# RECORDS SUPPLIED
------------------------
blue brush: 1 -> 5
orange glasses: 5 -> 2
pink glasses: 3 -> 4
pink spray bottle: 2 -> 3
------------------------
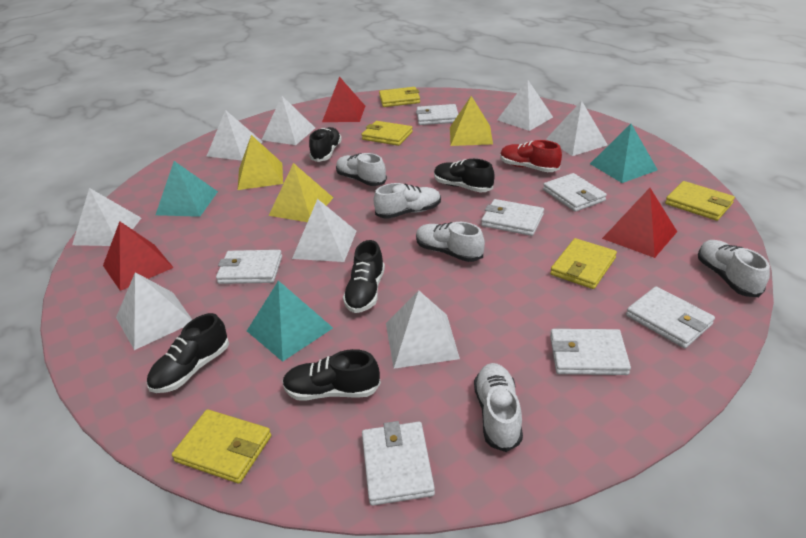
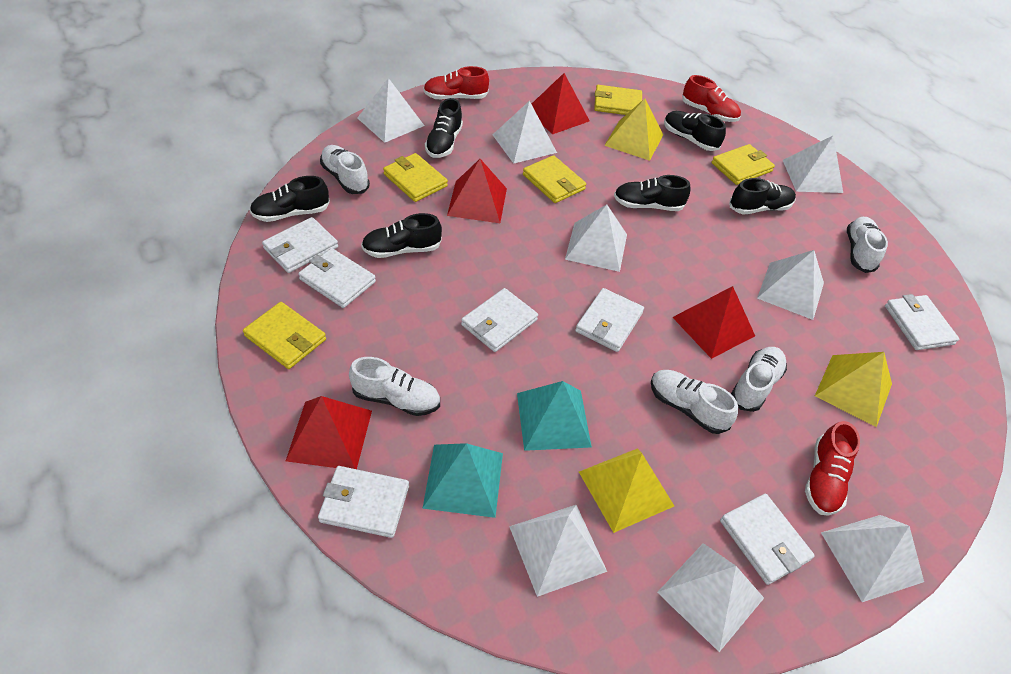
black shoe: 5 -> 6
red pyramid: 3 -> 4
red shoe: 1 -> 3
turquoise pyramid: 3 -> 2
------------------------
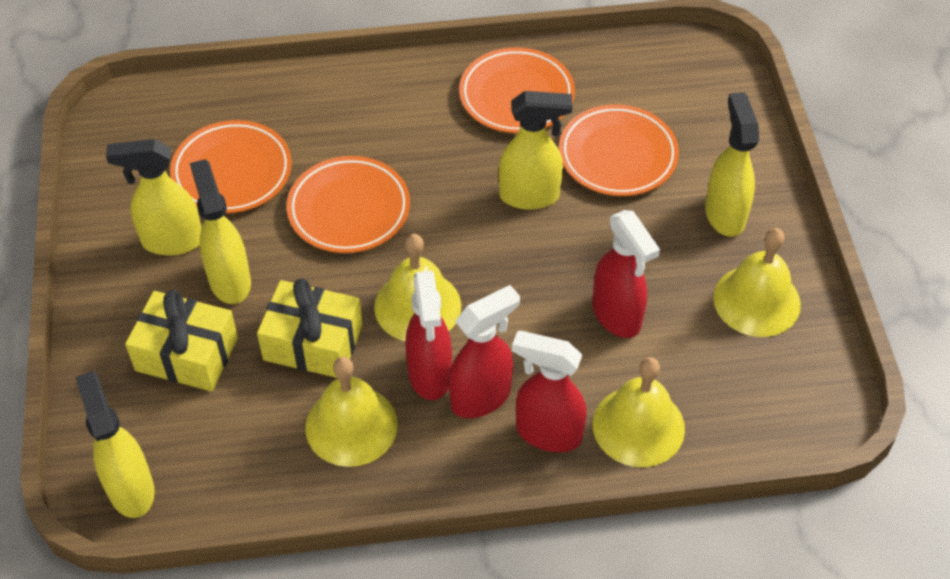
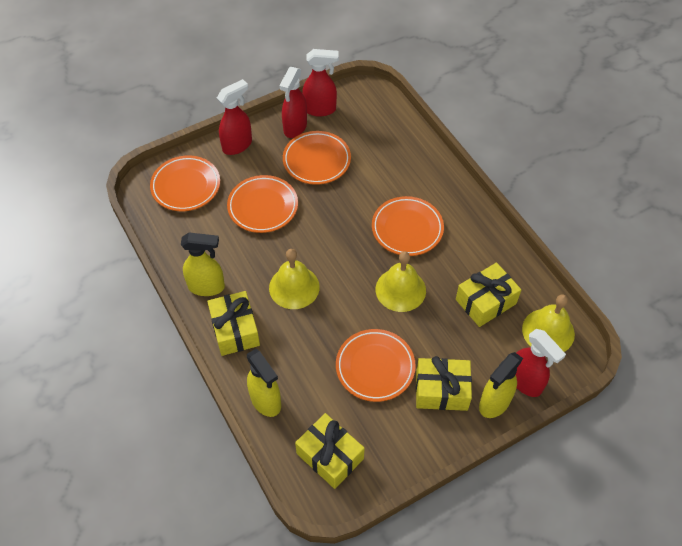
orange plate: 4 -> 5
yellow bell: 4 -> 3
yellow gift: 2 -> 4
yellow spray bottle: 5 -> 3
------------------------
# TASK TO COMPLETE
Nothing should appear in the answer except the lines above from the line with "orange glasses: 5 -> 2" through the line with "pink spray bottle: 2 -> 3", both included, written out exactly.

# RESPONSE AREA
orange glasses: 5 -> 2
pink glasses: 3 -> 4
pink spray bottle: 2 -> 3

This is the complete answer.